▶ [PROBLEM DETAILS] Pictures aside, the data must be reproduced exactly.

________

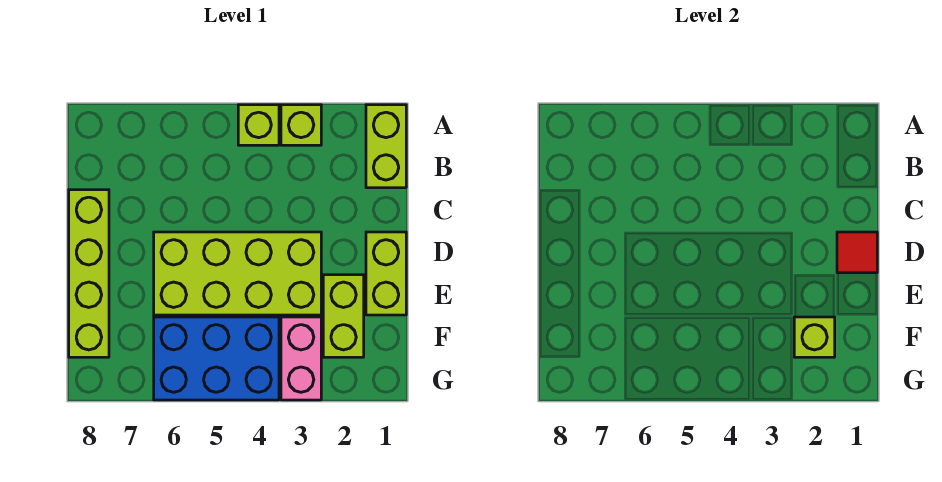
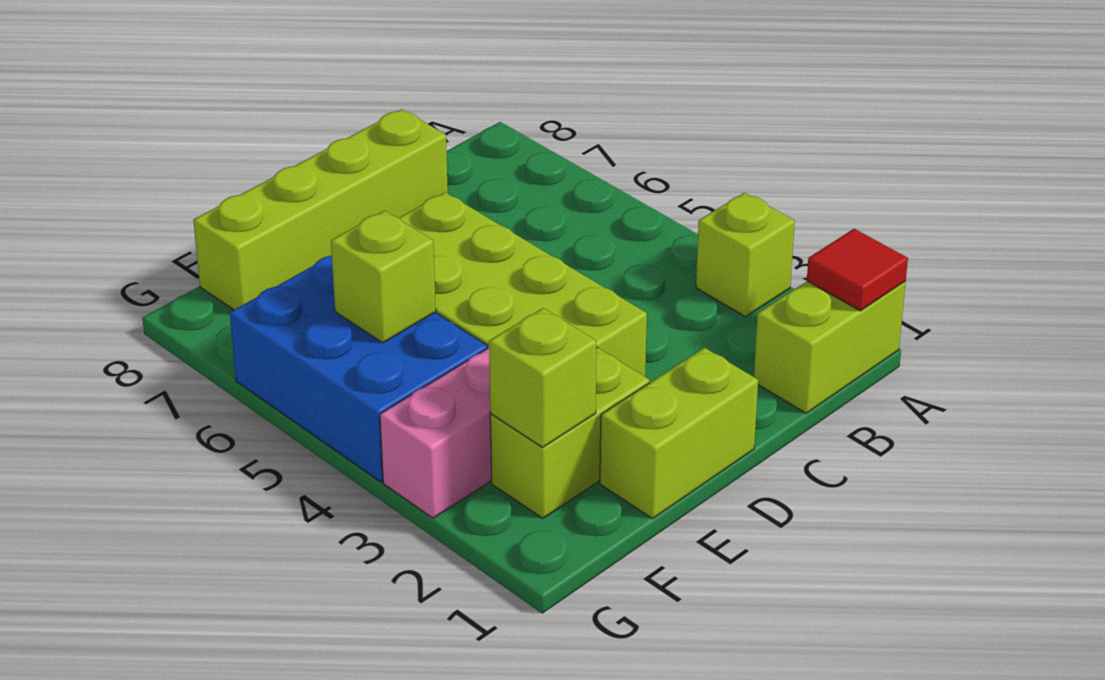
lime brick A4 level 1 -> lime brick F5 level 2
red tile D1 level 2 -> red tile A1 level 2

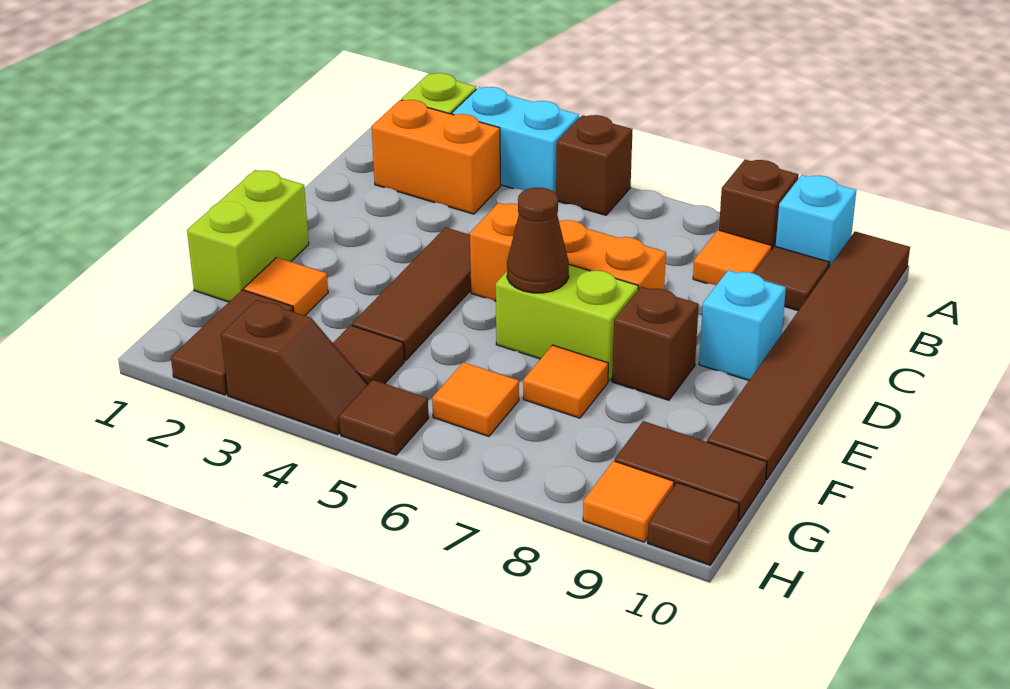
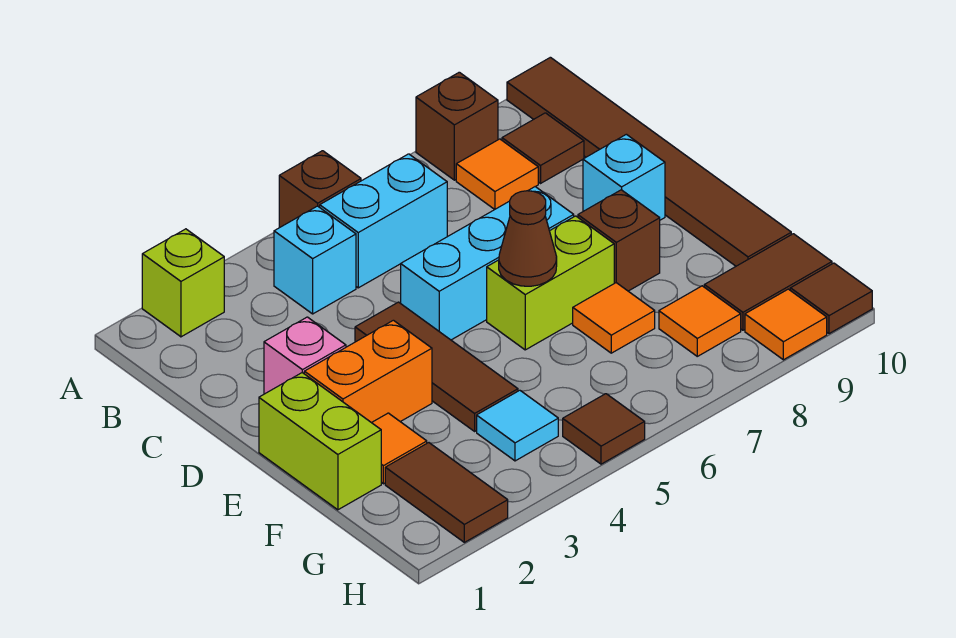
cyan brick A3:A4 level 1 -> cyan brick B5:B6 level 1
cyan brick A9 level 1 -> cyan brick B4 level 1
orange brick B2:B3 level 1 -> orange brick E2:E3 level 1
none -> pink brick D2 level 1
orange brick D5:D7 level 1 -> cyan brick D5:D7 level 1
brown tile G4 level 1 -> cyan tile G4 level 1
orange tile G6 level 1 -> orange tile G8 level 1
brown slope H3:H4 level 1 top 3 -> none

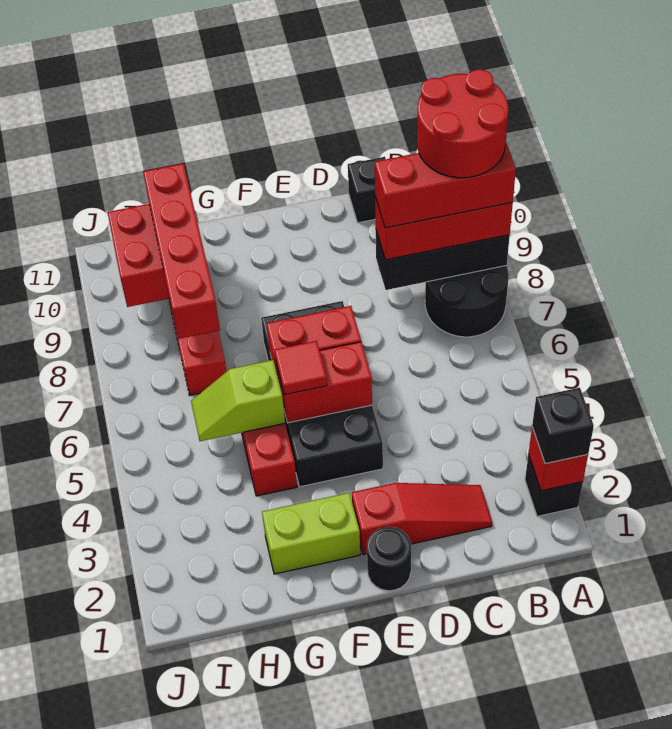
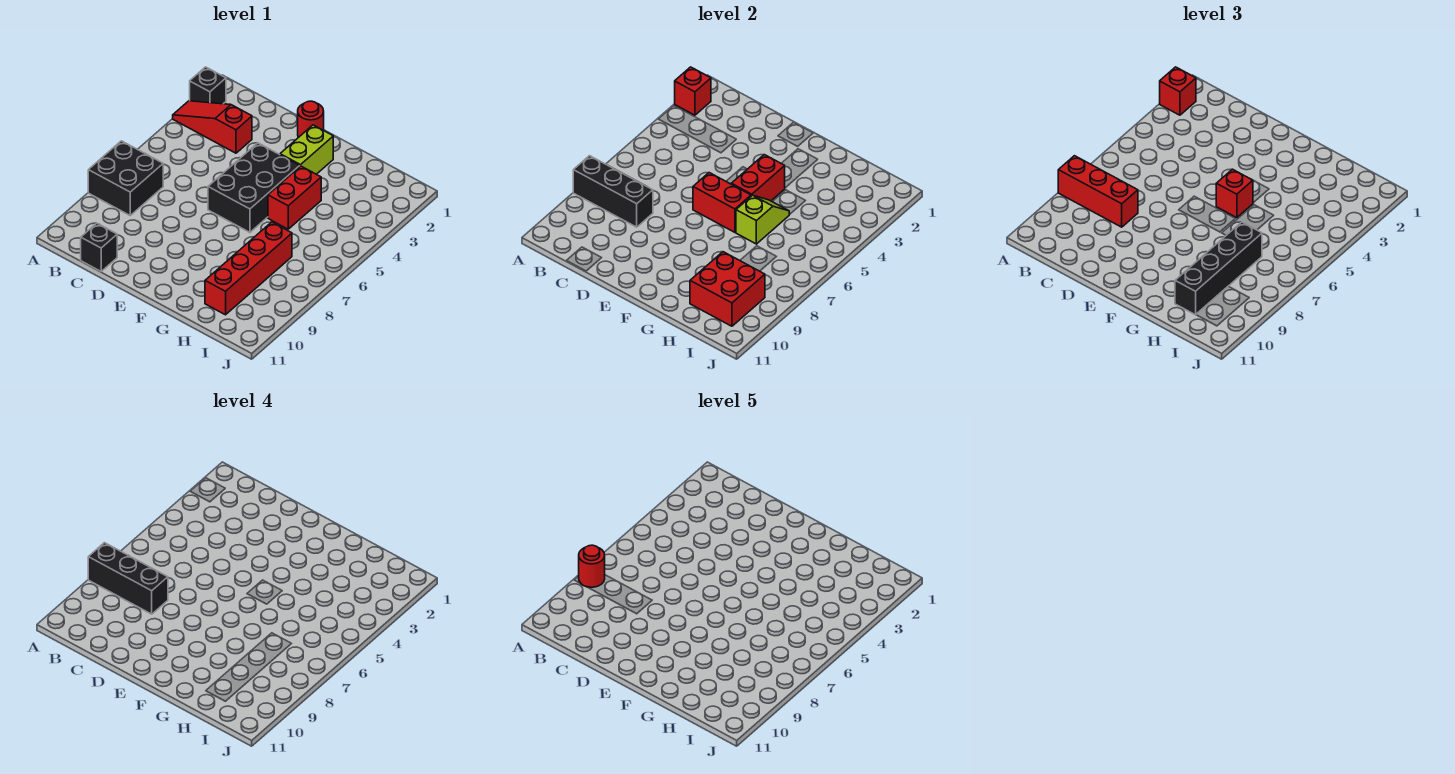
black brick A2 level 3 -> red brick A2 level 3
black round brick A7:B8 level 1 -> black brick A7:B8 level 1
red brick A8:C8 level 4 -> black brick A8:C8 level 4
red round brick A8:B9 level 5 -> red round brick A8 level 5
red slope C2:E2 level 1 top E -> red slope A3:C3 level 1 top C
black round brick E1 level 1 -> red round brick E1 level 1
black brick E4:F7 level 1 -> black brick E4:F6 level 1
red brick E5:F5 level 2 -> red brick F4:F5 level 2
lime brick F2:G2 level 1 -> lime brick F2:F3 level 1
red tile F5 level 3 -> red brick F5 level 3
lime slope G5:H5 level 2 top G -> lime slope G5:G6 level 2 top 6
red brick H7:H10 level 3 -> black brick H7:H10 level 3

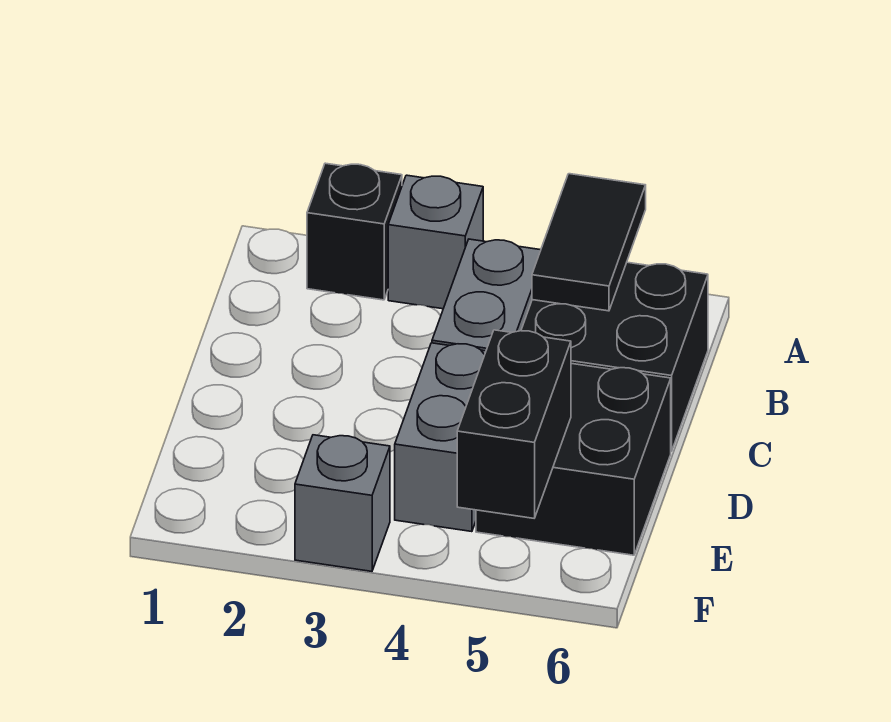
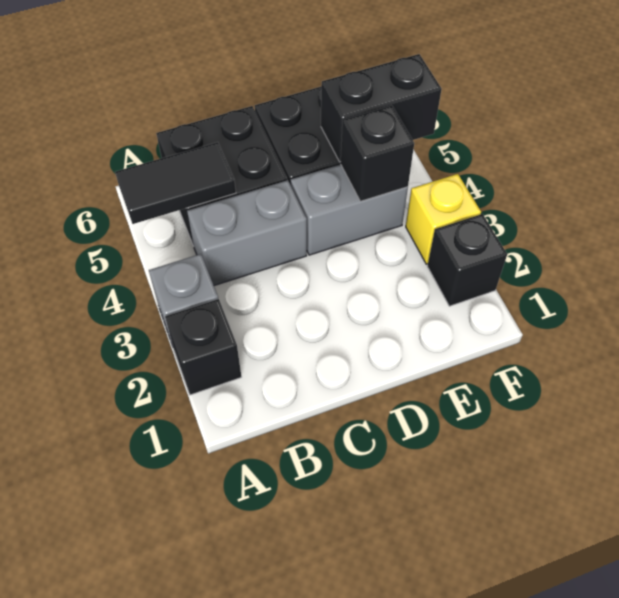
none -> black brick E4 level 2
none -> black brick F2 level 1
grey brick F3 level 1 -> yellow brick F3 level 1

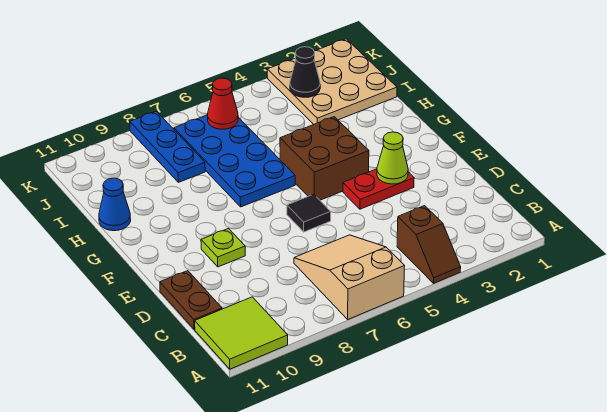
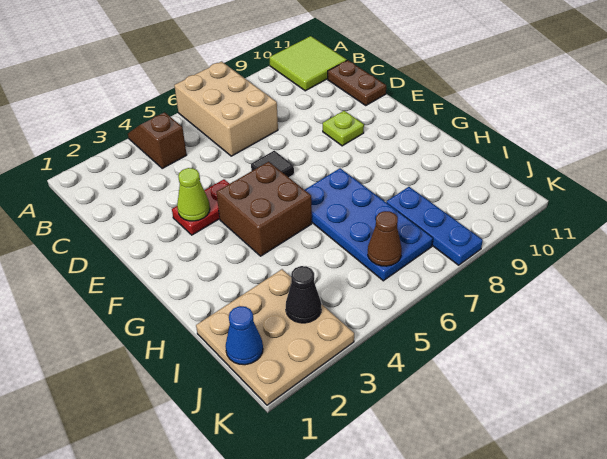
tan slope A6:C7 level 1 top A -> tan brick A6:C7 level 1
blue cone H11 level 1 -> blue cone J1 level 2
red cone J6 level 2 -> brown cone J6 level 2

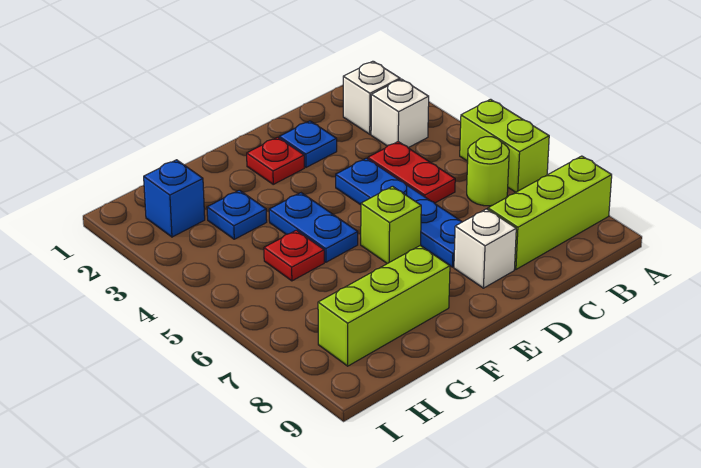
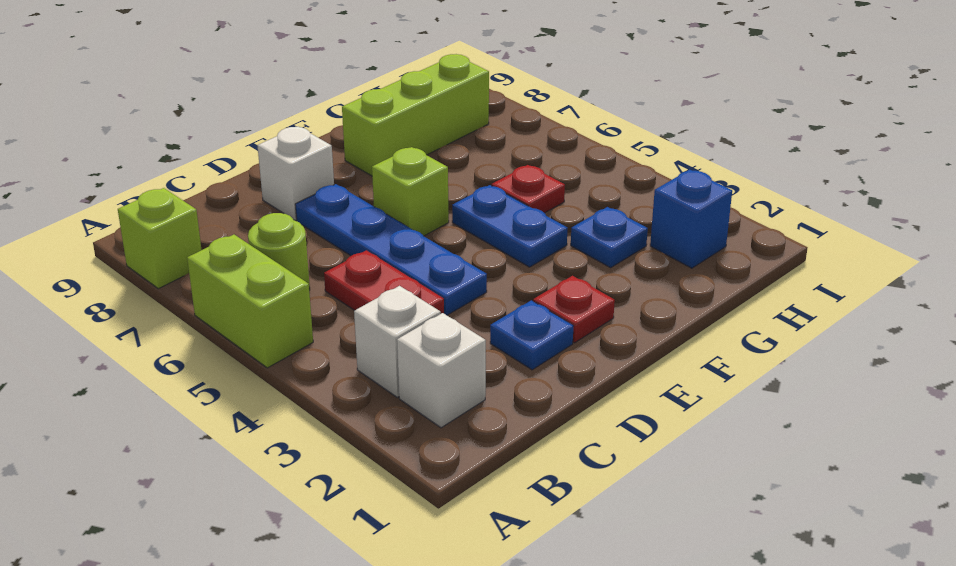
lime brick A8:C8 level 1 -> lime brick A8 level 1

________

▶ [RESULT FOR THIS EXERCISE]
lime brick A4 level 1 -> lime brick F5 level 2
red tile D1 level 2 -> red tile A1 level 2

cyan brick A3:A4 level 1 -> cyan brick B5:B6 level 1
cyan brick A9 level 1 -> cyan brick B4 level 1
orange brick B2:B3 level 1 -> orange brick E2:E3 level 1
none -> pink brick D2 level 1
orange brick D5:D7 level 1 -> cyan brick D5:D7 level 1
brown tile G4 level 1 -> cyan tile G4 level 1
orange tile G6 level 1 -> orange tile G8 level 1
brown slope H3:H4 level 1 top 3 -> none

black brick A2 level 3 -> red brick A2 level 3
black round brick A7:B8 level 1 -> black brick A7:B8 level 1
red brick A8:C8 level 4 -> black brick A8:C8 level 4
red round brick A8:B9 level 5 -> red round brick A8 level 5
red slope C2:E2 level 1 top E -> red slope A3:C3 level 1 top C
black round brick E1 level 1 -> red round brick E1 level 1
black brick E4:F7 level 1 -> black brick E4:F6 level 1
red brick E5:F5 level 2 -> red brick F4:F5 level 2
lime brick F2:G2 level 1 -> lime brick F2:F3 level 1
red tile F5 level 3 -> red brick F5 level 3
lime slope G5:H5 level 2 top G -> lime slope G5:G6 level 2 top 6
red brick H7:H10 level 3 -> black brick H7:H10 level 3

none -> black brick E4 level 2
none -> black brick F2 level 1
grey brick F3 level 1 -> yellow brick F3 level 1

tan slope A6:C7 level 1 top A -> tan brick A6:C7 level 1
blue cone H11 level 1 -> blue cone J1 level 2
red cone J6 level 2 -> brown cone J6 level 2

lime brick A8:C8 level 1 -> lime brick A8 level 1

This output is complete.